## EXERCISE AIM
From the line that includes "shifted: scissors/yellow 463,284 to 143,391" down to the final line of the data below, copy every line exactly and leave the rest out.

Saved entries:
-.-.-

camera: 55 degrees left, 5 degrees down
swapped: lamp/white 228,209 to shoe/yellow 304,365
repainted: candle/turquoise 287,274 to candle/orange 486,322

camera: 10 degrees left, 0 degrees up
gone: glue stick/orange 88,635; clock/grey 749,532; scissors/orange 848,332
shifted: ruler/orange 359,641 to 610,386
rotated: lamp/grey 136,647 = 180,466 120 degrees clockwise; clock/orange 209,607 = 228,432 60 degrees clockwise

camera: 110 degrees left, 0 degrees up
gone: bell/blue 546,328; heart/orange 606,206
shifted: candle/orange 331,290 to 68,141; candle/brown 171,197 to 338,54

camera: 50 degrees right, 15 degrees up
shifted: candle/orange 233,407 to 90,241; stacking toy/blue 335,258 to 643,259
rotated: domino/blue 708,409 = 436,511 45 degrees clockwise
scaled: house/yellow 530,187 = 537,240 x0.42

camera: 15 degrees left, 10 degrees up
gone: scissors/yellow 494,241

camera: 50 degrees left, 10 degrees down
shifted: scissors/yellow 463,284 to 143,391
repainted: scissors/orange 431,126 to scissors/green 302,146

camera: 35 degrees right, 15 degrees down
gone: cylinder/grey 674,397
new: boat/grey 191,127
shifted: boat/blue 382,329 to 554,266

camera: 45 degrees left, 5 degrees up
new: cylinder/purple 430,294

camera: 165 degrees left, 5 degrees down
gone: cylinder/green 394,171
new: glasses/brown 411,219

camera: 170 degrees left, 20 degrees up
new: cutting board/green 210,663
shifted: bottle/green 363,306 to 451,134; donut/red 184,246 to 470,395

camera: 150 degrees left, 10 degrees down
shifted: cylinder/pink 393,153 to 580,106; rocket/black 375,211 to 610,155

-.-.-

## RESPONSE FOR THIS EXERCISE
shifted: scissors/yellow 463,284 to 143,391
repainted: scissors/orange 431,126 to scissors/green 302,146

camera: 35 degrees right, 15 degrees down
gone: cylinder/grey 674,397
new: boat/grey 191,127
shifted: boat/blue 382,329 to 554,266

camera: 45 degrees left, 5 degrees up
new: cylinder/purple 430,294

camera: 165 degrees left, 5 degrees down
gone: cylinder/green 394,171
new: glasses/brown 411,219

camera: 170 degrees left, 20 degrees up
new: cutting board/green 210,663
shifted: bottle/green 363,306 to 451,134; donut/red 184,246 to 470,395

camera: 150 degrees left, 10 degrees down
shifted: cylinder/pink 393,153 to 580,106; rocket/black 375,211 to 610,155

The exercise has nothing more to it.